### What the task requires
Transcribe the records below exactly, leaving out any pictures.

====== Material for the task

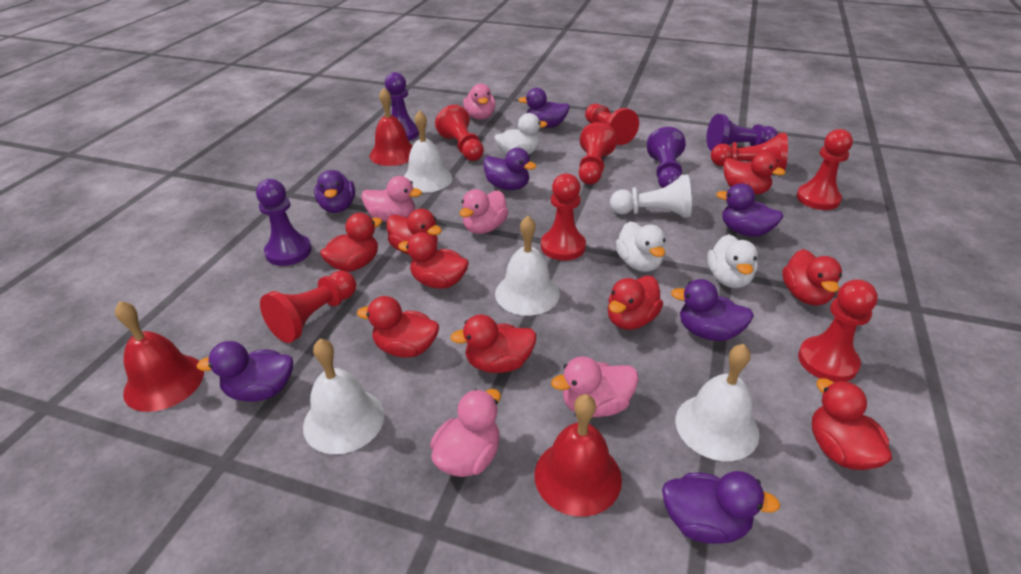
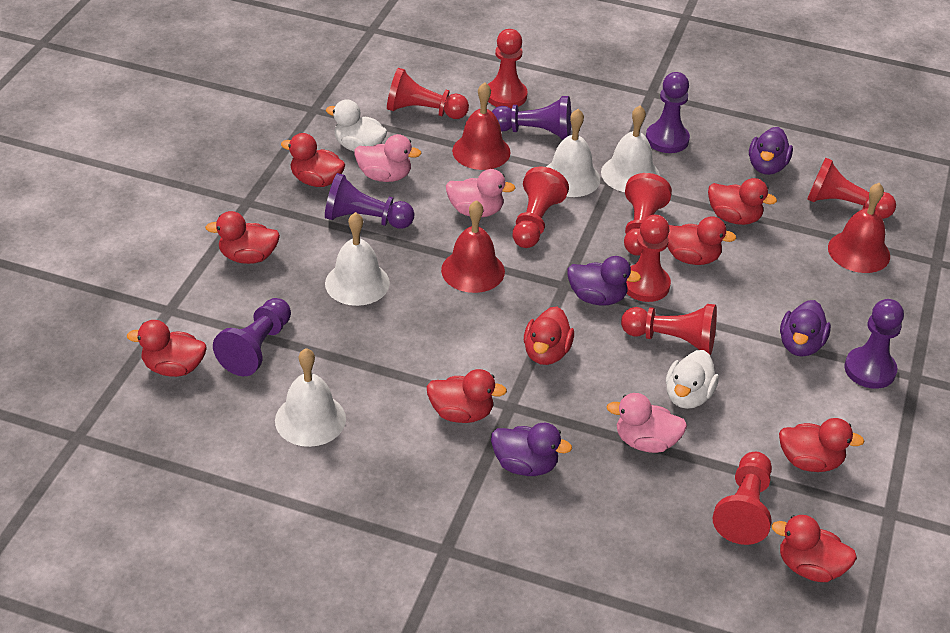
pink duck: 5 -> 3
purple duck: 7 -> 4
purple pawn: 4 -> 5
white duck: 3 -> 2
white pawn: 1 -> 0

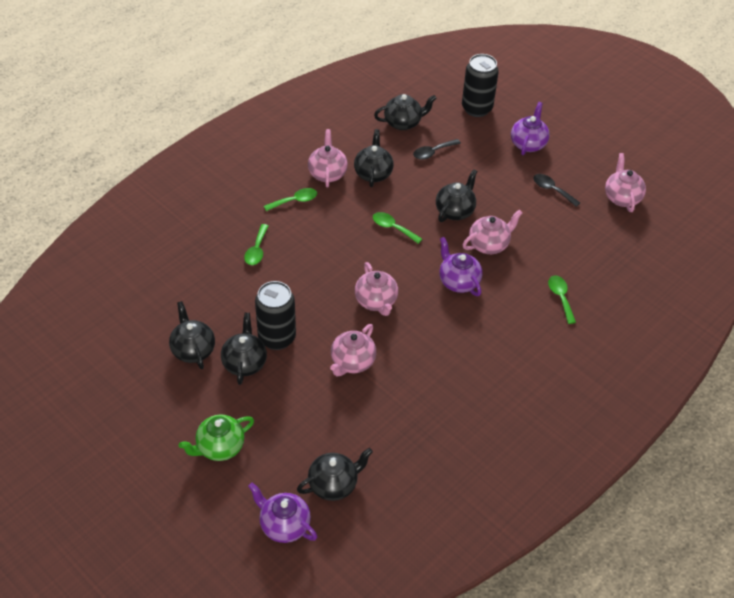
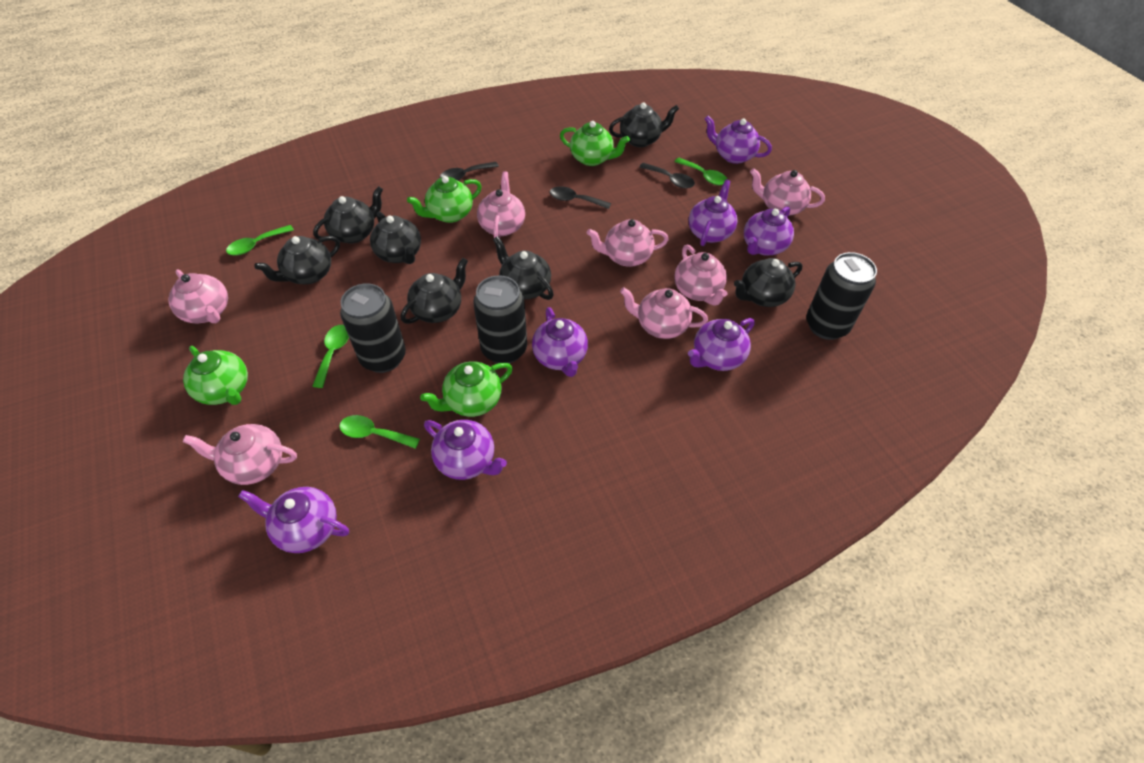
black can: 2 -> 3
black spoon: 2 -> 3
black teapot: 6 -> 7
green teapot: 1 -> 4
pink teapot: 5 -> 7
purple teapot: 3 -> 7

============

### Answer below
pink duck: 5 -> 3
purple duck: 7 -> 4
purple pawn: 4 -> 5
white duck: 3 -> 2
white pawn: 1 -> 0

black can: 2 -> 3
black spoon: 2 -> 3
black teapot: 6 -> 7
green teapot: 1 -> 4
pink teapot: 5 -> 7
purple teapot: 3 -> 7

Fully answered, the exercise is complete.